◆ Supplied material:
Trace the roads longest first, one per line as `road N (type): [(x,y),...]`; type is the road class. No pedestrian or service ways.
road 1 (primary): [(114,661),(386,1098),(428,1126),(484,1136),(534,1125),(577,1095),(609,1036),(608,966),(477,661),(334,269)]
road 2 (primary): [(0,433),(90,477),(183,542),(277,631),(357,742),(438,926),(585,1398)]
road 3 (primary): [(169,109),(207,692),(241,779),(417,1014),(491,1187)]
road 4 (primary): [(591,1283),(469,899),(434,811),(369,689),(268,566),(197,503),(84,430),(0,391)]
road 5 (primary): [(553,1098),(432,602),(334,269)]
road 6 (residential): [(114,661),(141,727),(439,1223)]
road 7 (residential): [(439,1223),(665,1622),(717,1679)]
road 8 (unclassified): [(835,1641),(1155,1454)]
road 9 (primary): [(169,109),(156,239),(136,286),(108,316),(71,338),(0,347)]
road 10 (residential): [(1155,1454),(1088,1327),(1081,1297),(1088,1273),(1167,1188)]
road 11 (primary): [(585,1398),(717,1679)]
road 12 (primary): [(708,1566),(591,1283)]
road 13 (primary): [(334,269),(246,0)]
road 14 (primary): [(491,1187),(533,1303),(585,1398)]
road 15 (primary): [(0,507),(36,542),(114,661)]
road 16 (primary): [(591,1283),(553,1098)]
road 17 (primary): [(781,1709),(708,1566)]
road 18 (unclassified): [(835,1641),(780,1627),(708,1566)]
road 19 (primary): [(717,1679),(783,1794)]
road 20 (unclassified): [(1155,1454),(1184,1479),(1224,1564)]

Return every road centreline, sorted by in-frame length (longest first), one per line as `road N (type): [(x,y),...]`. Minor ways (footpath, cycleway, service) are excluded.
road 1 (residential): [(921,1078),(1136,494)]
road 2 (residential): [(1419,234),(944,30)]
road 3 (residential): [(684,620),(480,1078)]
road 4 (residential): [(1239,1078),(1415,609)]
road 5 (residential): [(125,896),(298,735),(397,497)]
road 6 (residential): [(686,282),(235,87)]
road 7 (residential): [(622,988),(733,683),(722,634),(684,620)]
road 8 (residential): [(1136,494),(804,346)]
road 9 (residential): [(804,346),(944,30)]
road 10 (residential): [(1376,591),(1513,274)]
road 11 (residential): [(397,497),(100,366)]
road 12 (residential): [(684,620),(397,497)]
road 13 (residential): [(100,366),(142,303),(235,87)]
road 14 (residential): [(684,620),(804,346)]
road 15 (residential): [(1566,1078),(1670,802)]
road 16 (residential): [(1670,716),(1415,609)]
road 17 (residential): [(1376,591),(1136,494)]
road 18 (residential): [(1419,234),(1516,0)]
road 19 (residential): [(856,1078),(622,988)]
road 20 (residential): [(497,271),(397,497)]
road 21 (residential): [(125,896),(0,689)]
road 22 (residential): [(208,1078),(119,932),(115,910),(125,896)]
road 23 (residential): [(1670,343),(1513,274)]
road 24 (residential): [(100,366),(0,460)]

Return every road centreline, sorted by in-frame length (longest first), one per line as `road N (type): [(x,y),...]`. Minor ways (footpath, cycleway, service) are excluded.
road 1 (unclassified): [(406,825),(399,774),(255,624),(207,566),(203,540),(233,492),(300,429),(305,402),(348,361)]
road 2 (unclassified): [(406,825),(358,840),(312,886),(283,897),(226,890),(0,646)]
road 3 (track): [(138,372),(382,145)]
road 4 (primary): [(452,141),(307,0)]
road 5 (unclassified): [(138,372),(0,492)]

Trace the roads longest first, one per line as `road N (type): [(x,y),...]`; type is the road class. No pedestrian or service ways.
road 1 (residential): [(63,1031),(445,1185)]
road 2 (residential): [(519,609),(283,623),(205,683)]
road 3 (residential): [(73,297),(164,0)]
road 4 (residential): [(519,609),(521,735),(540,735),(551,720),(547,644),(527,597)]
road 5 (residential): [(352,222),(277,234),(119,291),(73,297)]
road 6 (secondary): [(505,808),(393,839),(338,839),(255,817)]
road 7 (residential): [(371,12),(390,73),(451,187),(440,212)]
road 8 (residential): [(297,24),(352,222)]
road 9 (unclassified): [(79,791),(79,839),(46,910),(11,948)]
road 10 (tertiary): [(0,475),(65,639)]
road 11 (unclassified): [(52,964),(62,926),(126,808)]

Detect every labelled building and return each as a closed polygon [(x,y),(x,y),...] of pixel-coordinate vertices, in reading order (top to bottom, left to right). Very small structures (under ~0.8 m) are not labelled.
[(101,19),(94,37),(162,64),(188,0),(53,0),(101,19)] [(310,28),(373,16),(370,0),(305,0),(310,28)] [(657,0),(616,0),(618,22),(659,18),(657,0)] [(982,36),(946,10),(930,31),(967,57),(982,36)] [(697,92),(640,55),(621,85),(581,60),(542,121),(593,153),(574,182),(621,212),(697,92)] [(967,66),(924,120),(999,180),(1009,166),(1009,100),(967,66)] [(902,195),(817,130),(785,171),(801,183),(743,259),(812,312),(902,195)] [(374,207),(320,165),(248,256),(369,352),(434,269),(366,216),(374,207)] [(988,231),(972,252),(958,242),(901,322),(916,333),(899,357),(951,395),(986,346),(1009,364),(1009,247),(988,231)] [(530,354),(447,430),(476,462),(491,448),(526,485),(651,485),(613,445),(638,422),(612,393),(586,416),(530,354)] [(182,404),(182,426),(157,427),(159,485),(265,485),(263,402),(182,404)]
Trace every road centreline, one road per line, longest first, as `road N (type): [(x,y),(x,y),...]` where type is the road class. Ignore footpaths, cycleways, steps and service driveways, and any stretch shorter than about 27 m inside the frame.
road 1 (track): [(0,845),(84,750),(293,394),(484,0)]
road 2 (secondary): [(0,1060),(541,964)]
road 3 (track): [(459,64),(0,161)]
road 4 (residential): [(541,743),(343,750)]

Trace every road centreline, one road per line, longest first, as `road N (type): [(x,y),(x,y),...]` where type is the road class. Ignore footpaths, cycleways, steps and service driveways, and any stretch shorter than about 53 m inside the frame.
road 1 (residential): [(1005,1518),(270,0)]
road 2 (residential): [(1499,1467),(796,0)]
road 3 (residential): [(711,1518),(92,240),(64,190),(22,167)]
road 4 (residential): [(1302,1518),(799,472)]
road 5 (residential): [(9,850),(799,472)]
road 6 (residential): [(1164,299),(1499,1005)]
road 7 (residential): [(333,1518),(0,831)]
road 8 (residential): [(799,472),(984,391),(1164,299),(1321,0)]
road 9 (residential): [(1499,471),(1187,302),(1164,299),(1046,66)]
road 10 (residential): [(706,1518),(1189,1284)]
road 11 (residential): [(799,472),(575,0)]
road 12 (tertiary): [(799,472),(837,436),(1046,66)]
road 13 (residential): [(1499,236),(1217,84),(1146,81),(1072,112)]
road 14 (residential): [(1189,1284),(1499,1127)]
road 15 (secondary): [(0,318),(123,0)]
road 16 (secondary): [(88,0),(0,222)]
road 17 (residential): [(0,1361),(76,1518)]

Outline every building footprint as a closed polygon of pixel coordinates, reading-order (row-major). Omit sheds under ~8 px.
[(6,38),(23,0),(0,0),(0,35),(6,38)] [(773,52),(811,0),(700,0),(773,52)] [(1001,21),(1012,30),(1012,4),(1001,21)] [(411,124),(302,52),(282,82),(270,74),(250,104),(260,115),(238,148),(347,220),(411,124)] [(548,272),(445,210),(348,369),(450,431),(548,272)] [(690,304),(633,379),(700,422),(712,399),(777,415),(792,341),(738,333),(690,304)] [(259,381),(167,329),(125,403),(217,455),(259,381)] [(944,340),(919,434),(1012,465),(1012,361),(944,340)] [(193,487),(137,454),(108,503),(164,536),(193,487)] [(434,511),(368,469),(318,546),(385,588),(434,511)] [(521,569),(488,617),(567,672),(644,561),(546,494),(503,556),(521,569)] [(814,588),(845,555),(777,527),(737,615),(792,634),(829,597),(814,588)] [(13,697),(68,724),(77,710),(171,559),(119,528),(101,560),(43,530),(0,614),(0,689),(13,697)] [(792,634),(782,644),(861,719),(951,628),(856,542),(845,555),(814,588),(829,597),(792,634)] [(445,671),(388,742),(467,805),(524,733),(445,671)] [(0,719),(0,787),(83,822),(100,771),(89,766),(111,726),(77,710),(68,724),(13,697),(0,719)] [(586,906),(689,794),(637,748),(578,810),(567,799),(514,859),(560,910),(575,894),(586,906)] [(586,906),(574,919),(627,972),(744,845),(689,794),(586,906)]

◆ Prompt: A faithful copy is required of the lines from the one with "Outline every building" through the last line of the data; please add nothing.

◆ Exercise solution:
Outline every building footprint as a closed polygon of pixel coordinates, reading-order (row-major). Omit sheds under ~8 px.
[(6,38),(23,0),(0,0),(0,35),(6,38)] [(773,52),(811,0),(700,0),(773,52)] [(1001,21),(1012,30),(1012,4),(1001,21)] [(411,124),(302,52),(282,82),(270,74),(250,104),(260,115),(238,148),(347,220),(411,124)] [(548,272),(445,210),(348,369),(450,431),(548,272)] [(690,304),(633,379),(700,422),(712,399),(777,415),(792,341),(738,333),(690,304)] [(259,381),(167,329),(125,403),(217,455),(259,381)] [(944,340),(919,434),(1012,465),(1012,361),(944,340)] [(193,487),(137,454),(108,503),(164,536),(193,487)] [(434,511),(368,469),(318,546),(385,588),(434,511)] [(521,569),(488,617),(567,672),(644,561),(546,494),(503,556),(521,569)] [(814,588),(845,555),(777,527),(737,615),(792,634),(829,597),(814,588)] [(13,697),(68,724),(77,710),(171,559),(119,528),(101,560),(43,530),(0,614),(0,689),(13,697)] [(792,634),(782,644),(861,719),(951,628),(856,542),(845,555),(814,588),(829,597),(792,634)] [(445,671),(388,742),(467,805),(524,733),(445,671)] [(0,719),(0,787),(83,822),(100,771),(89,766),(111,726),(77,710),(68,724),(13,697),(0,719)] [(586,906),(689,794),(637,748),(578,810),(567,799),(514,859),(560,910),(575,894),(586,906)] [(586,906),(574,919),(627,972),(744,845),(689,794),(586,906)]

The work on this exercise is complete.